**Task to complete**
Write out the whole listing below exactly, skipping each picture.

··· Extracted material

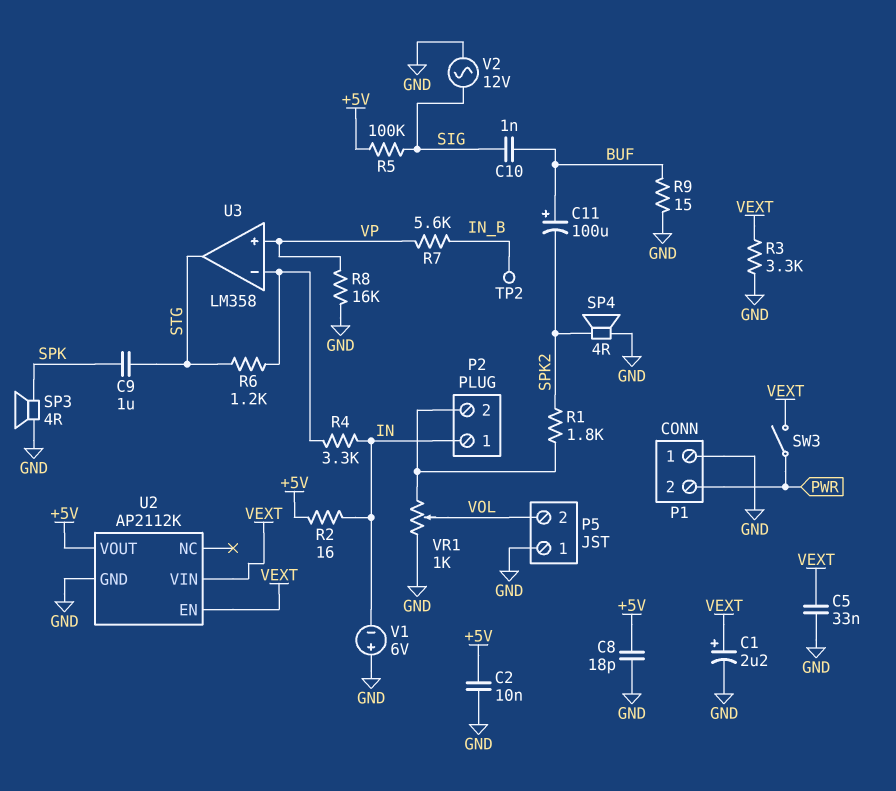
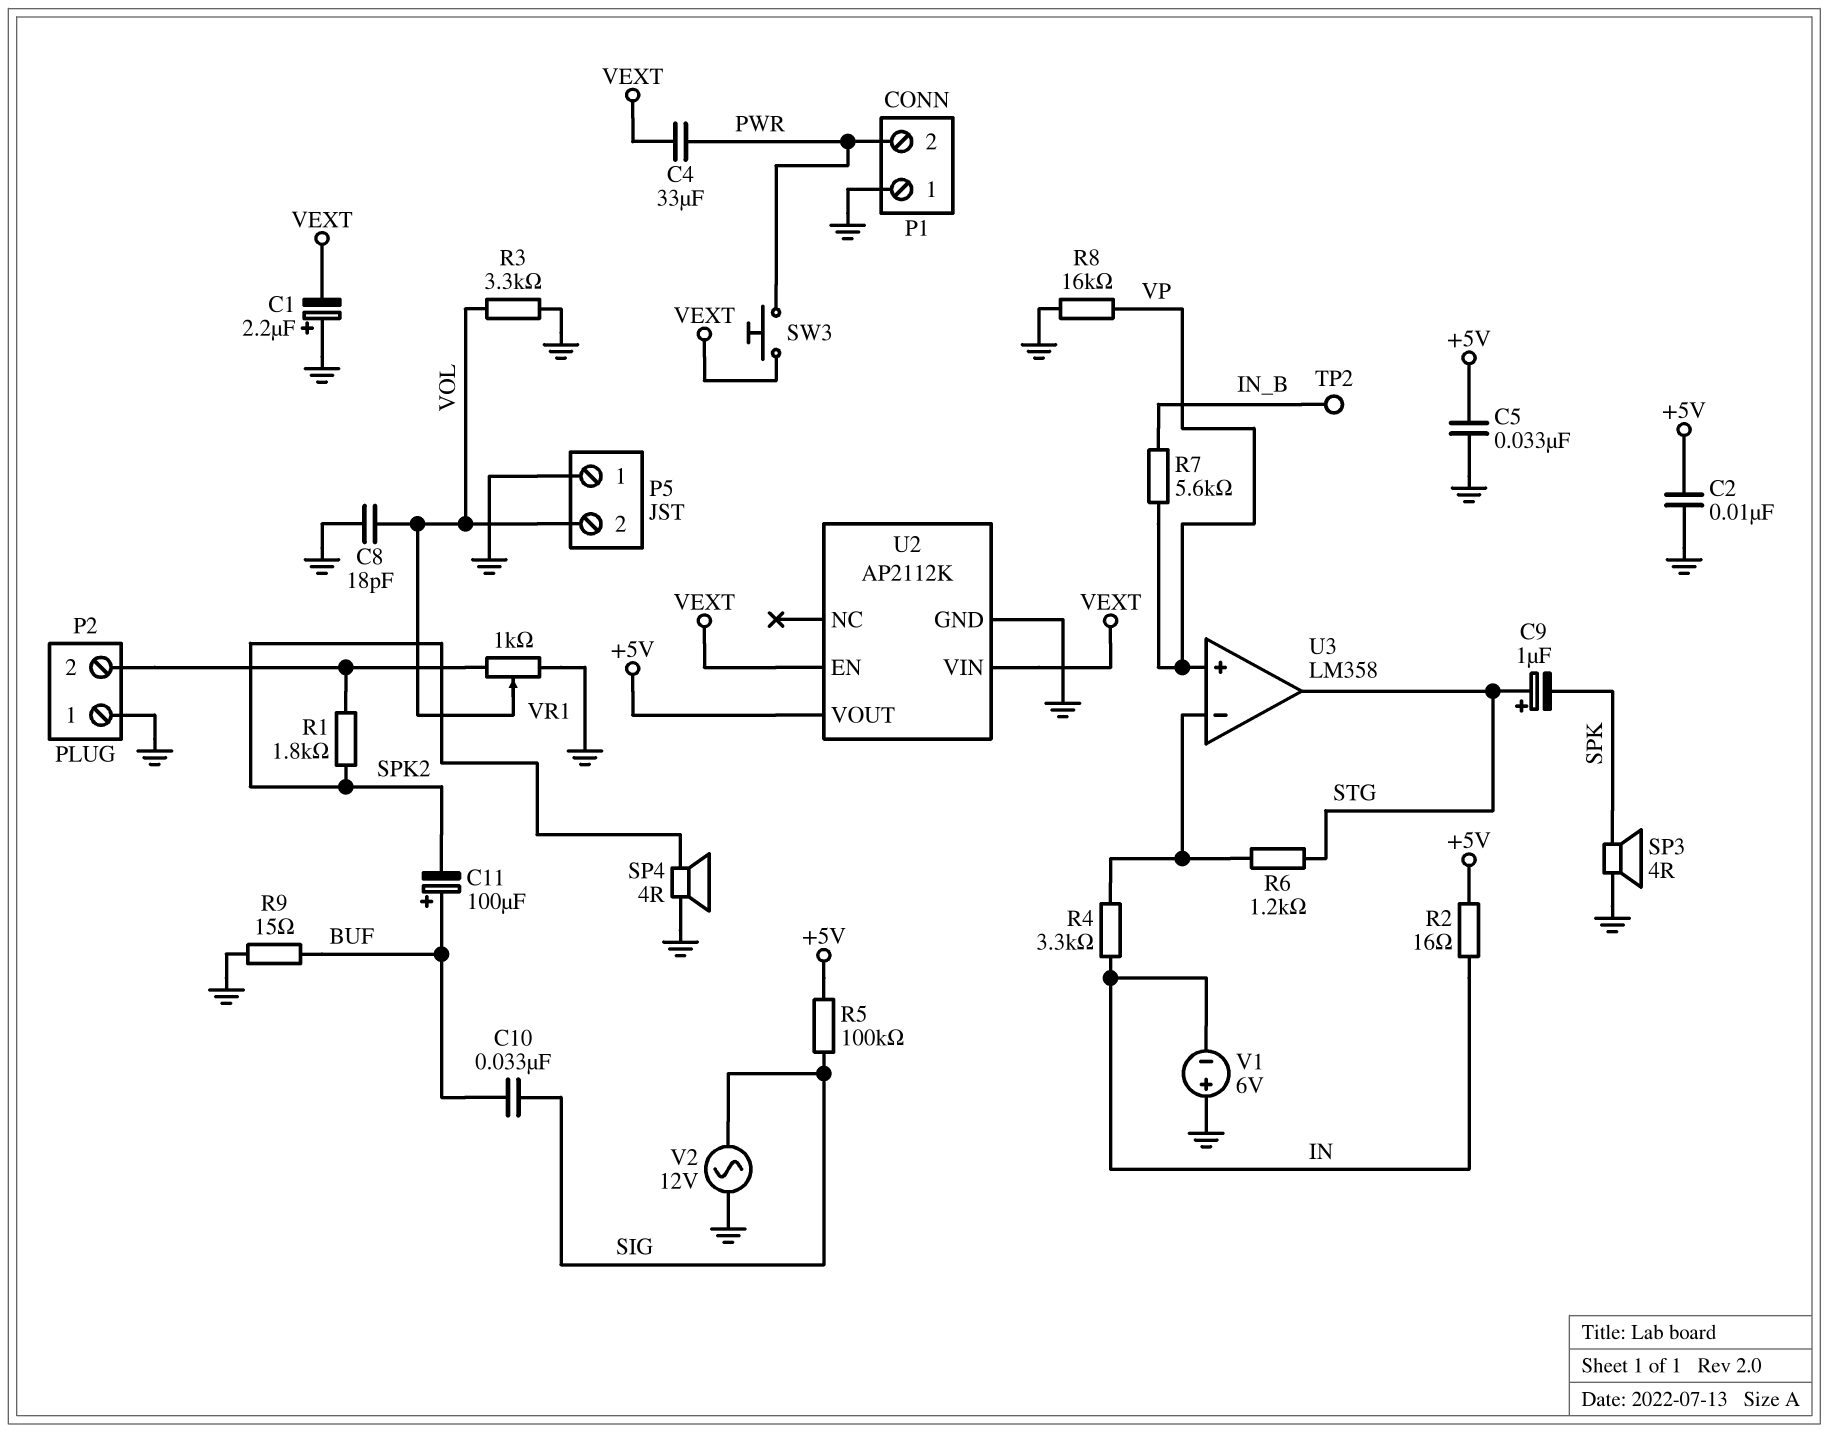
C1: 2.2uF (plus VEXT, minus GND) -> 2.2uF (plus GND, minus VEXT)
C4: none -> 33uF (PWR, VEXT)
C5: 33nF (GND, VEXT) -> 33nF (+5V, GND)
C8: 18pF (+5V, GND) -> 18pF (GND, VOL)
C9: 1uF (SPK, STG) -> 1uF (plus STG, minus SPK)
C10: 1nF (BUF, SIG) -> 33nF (BUF, SIG)
P2 pin 1: IN -> GND
R3: 3.3k (GND, VEXT) -> 3.3k (GND, VOL)
SW3: switch (PWR, VEXT) -> button (PWR, VEXT)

······

**Response to the exercise**
C1: 2.2uF (plus VEXT, minus GND) -> 2.2uF (plus GND, minus VEXT)
C4: none -> 33uF (PWR, VEXT)
C5: 33nF (GND, VEXT) -> 33nF (+5V, GND)
C8: 18pF (+5V, GND) -> 18pF (GND, VOL)
C9: 1uF (SPK, STG) -> 1uF (plus STG, minus SPK)
C10: 1nF (BUF, SIG) -> 33nF (BUF, SIG)
P2 pin 1: IN -> GND
R3: 3.3k (GND, VEXT) -> 3.3k (GND, VOL)
SW3: switch (PWR, VEXT) -> button (PWR, VEXT)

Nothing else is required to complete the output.